INSTRUCTIONS FOR THE TASK:
Write the records below out again word for word, with the pictures removed.

BEGIN DATA LISTING

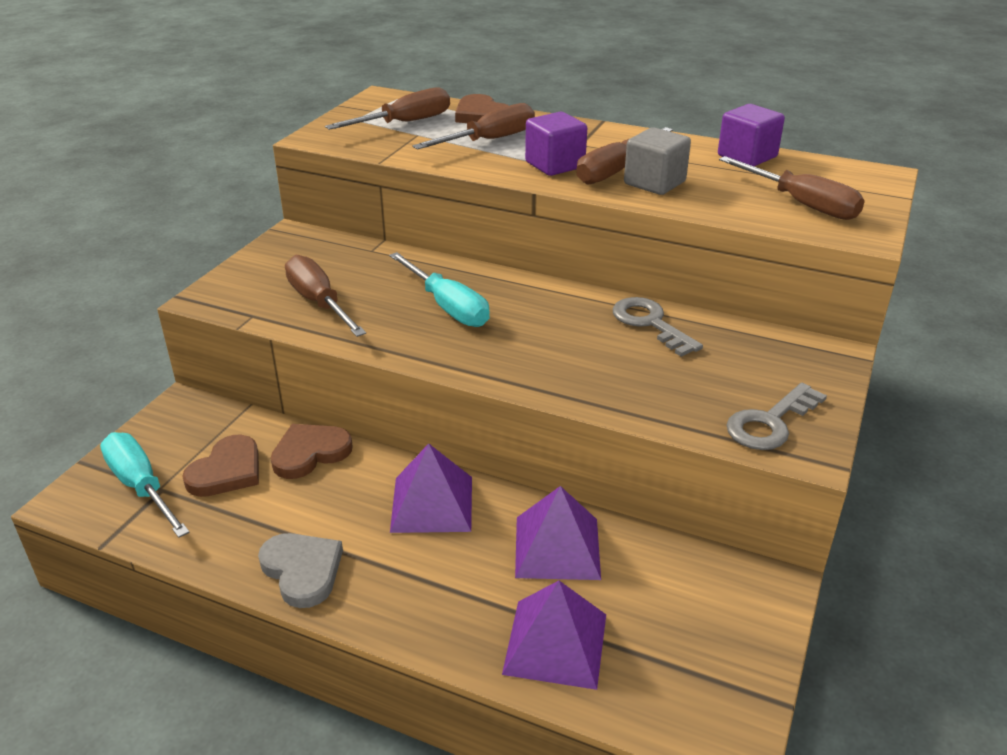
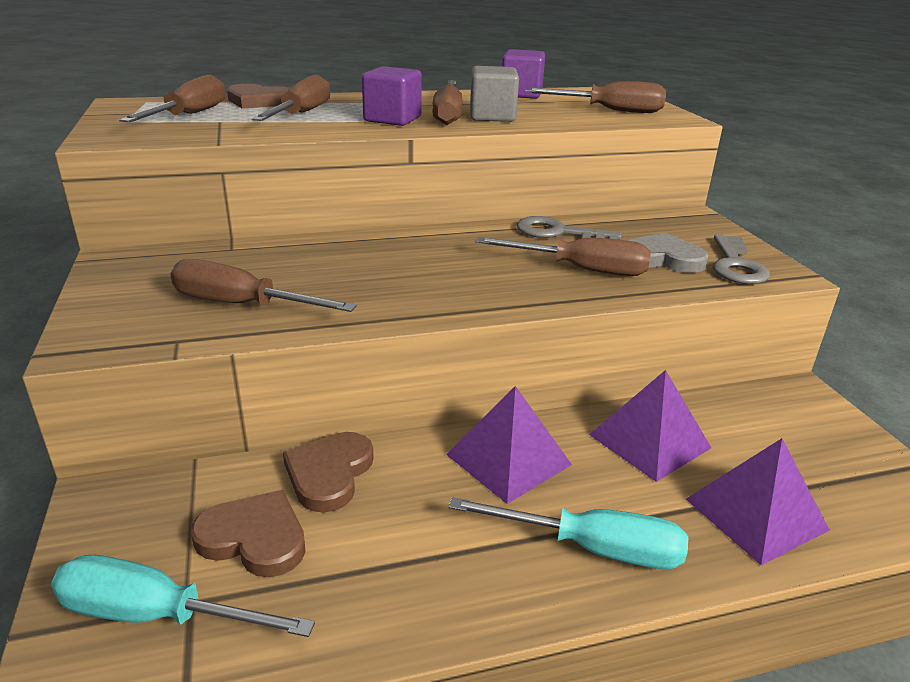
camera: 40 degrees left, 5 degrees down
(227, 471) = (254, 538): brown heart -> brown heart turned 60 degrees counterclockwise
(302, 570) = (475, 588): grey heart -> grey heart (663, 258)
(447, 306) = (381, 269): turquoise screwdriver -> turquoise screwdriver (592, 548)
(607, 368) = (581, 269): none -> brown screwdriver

END DATA LISTING

WORKED SOLUTION:
camera: 40 degrees left, 5 degrees down
(227, 471) = (254, 538): brown heart -> brown heart turned 60 degrees counterclockwise
(302, 570) = (475, 588): grey heart -> grey heart (663, 258)
(447, 306) = (381, 269): turquoise screwdriver -> turquoise screwdriver (592, 548)
(607, 368) = (581, 269): none -> brown screwdriver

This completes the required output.